# INFORMATION SUPPLIED:

╭──

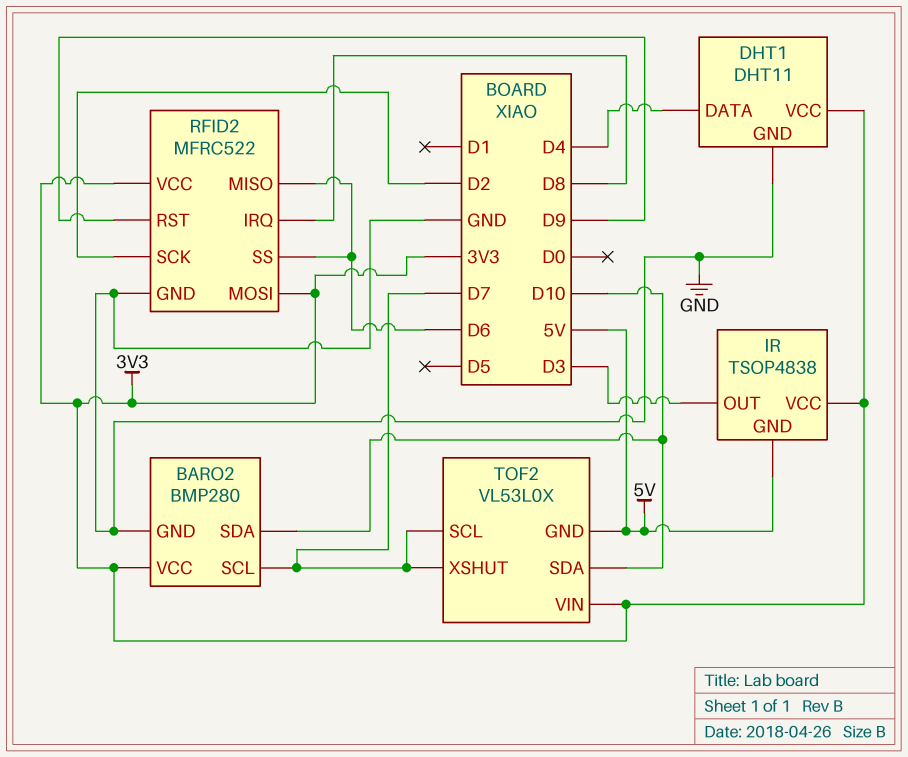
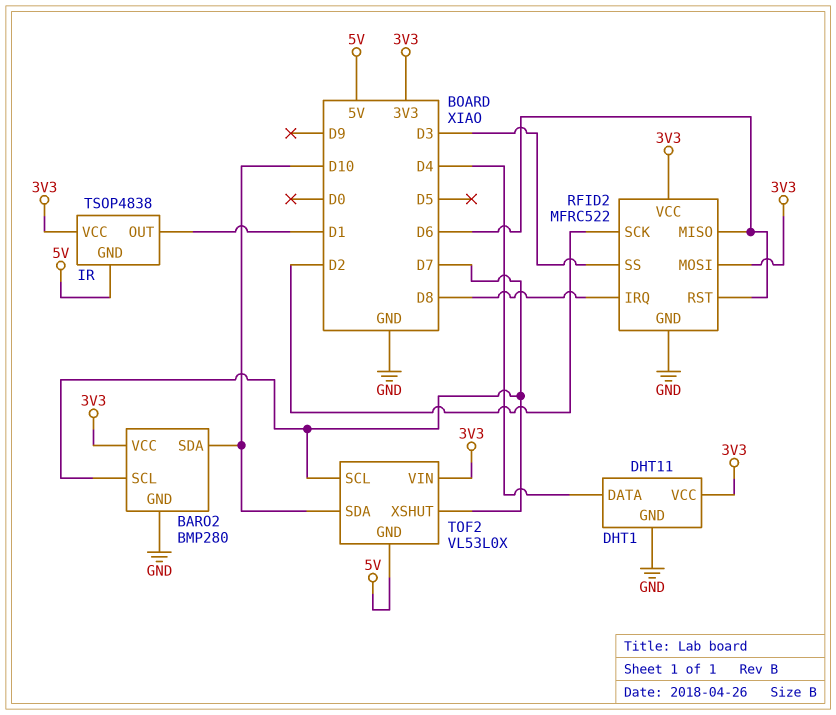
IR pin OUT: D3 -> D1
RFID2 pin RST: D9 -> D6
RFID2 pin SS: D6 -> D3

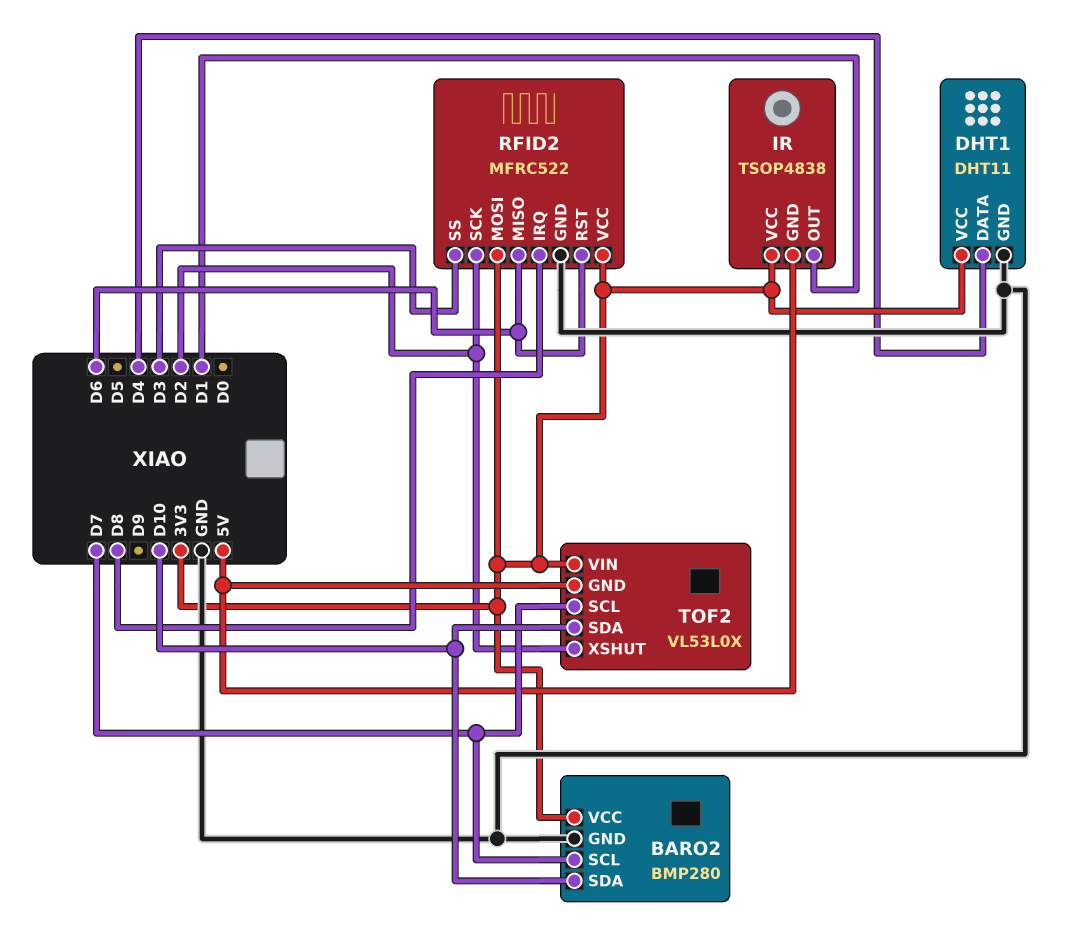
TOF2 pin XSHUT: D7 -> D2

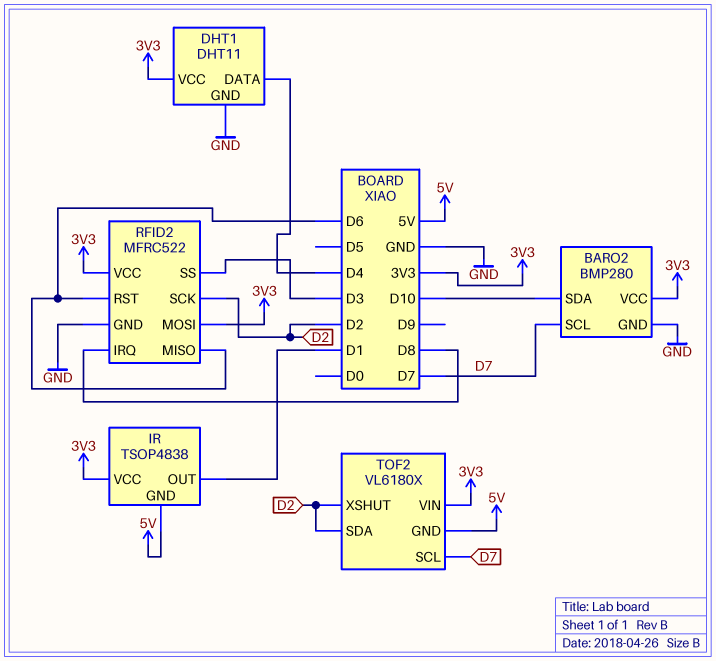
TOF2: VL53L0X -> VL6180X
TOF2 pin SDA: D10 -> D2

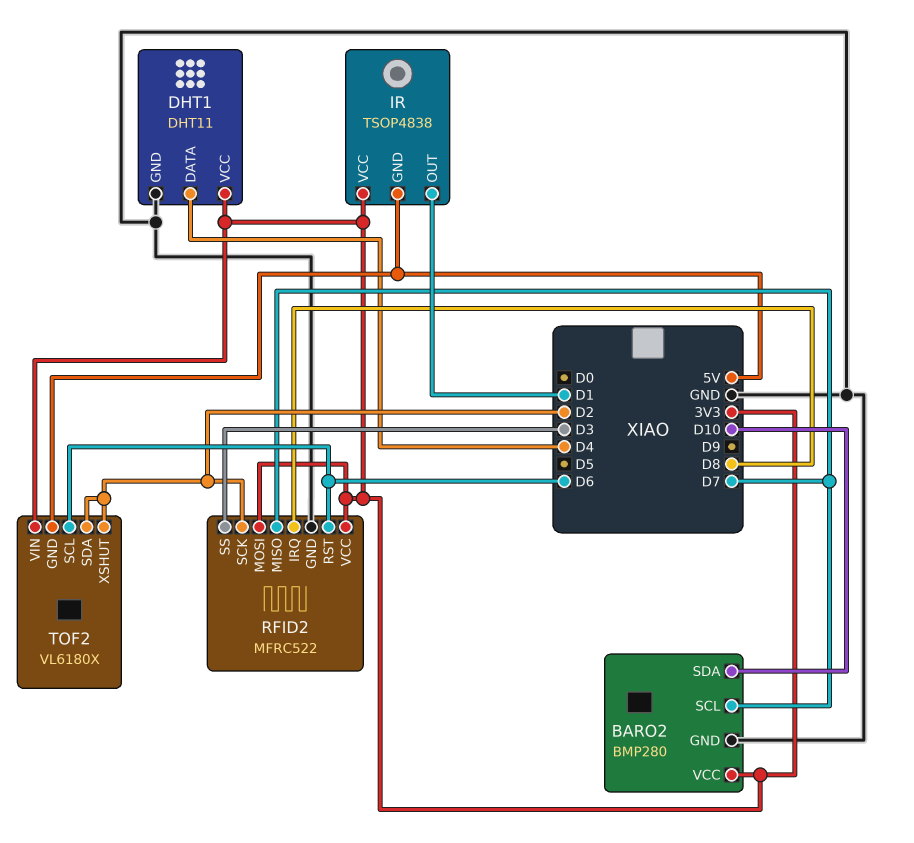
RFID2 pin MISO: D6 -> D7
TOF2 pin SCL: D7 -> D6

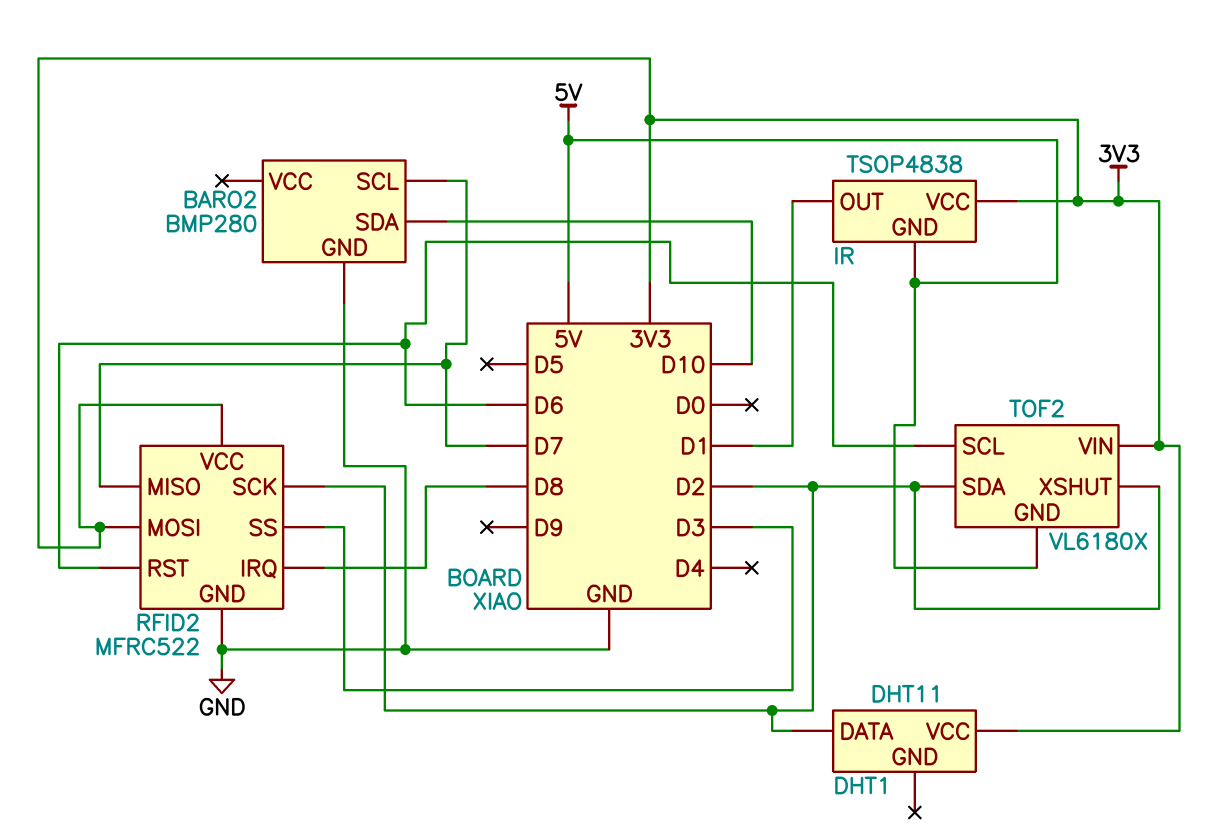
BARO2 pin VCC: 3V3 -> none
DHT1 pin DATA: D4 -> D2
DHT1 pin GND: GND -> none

╰──

# EXERCISE OBJECTIVE:
Output only these lines, word for word: the line containing "RFID2 pin MISO: D6 -> D7" and every line after it through the last line of the data. Omit the pictures.

# ANSWER BOX:
RFID2 pin MISO: D6 -> D7
TOF2 pin SCL: D7 -> D6

BARO2 pin VCC: 3V3 -> none
DHT1 pin DATA: D4 -> D2
DHT1 pin GND: GND -> none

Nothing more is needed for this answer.